• Written instruction: Count the lines in the items below that contain the string "kern". Reply with the number alone.

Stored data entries
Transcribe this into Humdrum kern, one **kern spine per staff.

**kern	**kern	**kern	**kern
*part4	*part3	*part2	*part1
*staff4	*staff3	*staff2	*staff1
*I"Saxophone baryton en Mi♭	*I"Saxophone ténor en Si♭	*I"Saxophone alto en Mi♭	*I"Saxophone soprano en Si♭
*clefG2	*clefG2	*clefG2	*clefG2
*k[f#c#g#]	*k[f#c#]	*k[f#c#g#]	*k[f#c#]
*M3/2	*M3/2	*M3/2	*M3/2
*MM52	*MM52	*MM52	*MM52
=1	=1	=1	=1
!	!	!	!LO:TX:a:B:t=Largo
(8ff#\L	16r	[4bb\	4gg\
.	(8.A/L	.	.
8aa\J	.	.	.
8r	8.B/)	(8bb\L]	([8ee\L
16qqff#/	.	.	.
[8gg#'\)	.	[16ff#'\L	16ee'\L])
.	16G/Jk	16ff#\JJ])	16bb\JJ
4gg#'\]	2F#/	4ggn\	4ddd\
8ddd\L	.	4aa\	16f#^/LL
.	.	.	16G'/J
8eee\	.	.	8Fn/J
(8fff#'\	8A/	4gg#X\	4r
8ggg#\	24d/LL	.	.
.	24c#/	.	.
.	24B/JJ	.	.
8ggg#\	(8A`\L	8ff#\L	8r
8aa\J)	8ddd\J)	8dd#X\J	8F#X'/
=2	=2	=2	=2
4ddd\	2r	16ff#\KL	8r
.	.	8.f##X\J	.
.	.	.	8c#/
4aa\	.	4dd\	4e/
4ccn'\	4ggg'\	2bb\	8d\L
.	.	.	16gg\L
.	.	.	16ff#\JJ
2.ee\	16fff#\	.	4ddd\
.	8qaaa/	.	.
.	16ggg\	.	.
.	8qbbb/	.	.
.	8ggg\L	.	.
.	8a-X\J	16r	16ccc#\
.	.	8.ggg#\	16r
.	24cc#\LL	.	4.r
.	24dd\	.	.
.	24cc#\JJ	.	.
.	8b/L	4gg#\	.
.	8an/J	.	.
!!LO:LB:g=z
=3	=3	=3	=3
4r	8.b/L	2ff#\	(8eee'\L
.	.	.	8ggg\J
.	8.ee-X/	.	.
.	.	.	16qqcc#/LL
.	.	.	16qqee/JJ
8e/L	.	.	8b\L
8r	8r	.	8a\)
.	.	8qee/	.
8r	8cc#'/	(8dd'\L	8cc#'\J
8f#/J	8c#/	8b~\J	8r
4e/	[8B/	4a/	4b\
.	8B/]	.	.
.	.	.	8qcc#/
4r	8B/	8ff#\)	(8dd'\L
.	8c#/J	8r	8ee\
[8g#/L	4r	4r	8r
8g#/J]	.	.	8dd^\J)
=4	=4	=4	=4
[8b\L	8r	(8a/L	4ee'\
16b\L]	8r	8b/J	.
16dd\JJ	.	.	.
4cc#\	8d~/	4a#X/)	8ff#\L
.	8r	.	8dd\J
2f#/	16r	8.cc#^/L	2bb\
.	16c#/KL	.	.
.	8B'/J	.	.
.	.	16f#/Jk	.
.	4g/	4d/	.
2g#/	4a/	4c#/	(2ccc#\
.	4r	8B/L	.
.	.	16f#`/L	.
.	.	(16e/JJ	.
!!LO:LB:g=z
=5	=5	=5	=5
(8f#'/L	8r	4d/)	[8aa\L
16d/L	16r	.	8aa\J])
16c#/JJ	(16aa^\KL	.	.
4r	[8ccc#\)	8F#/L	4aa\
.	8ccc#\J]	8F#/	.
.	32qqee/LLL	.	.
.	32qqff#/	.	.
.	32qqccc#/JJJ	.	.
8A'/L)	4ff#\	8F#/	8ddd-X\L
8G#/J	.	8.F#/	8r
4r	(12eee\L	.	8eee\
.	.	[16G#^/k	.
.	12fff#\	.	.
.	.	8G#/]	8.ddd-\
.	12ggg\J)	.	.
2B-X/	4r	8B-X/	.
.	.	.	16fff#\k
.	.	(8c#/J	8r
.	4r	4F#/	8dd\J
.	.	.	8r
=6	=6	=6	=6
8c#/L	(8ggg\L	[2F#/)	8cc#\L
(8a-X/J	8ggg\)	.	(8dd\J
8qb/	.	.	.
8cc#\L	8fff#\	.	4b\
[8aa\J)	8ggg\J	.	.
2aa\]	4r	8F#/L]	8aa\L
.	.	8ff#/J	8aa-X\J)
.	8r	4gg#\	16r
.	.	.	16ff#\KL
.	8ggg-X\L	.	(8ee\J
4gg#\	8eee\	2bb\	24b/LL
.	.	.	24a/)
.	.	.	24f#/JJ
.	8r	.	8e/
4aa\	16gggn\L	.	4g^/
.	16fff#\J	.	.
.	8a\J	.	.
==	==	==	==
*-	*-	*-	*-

• Answer below: 2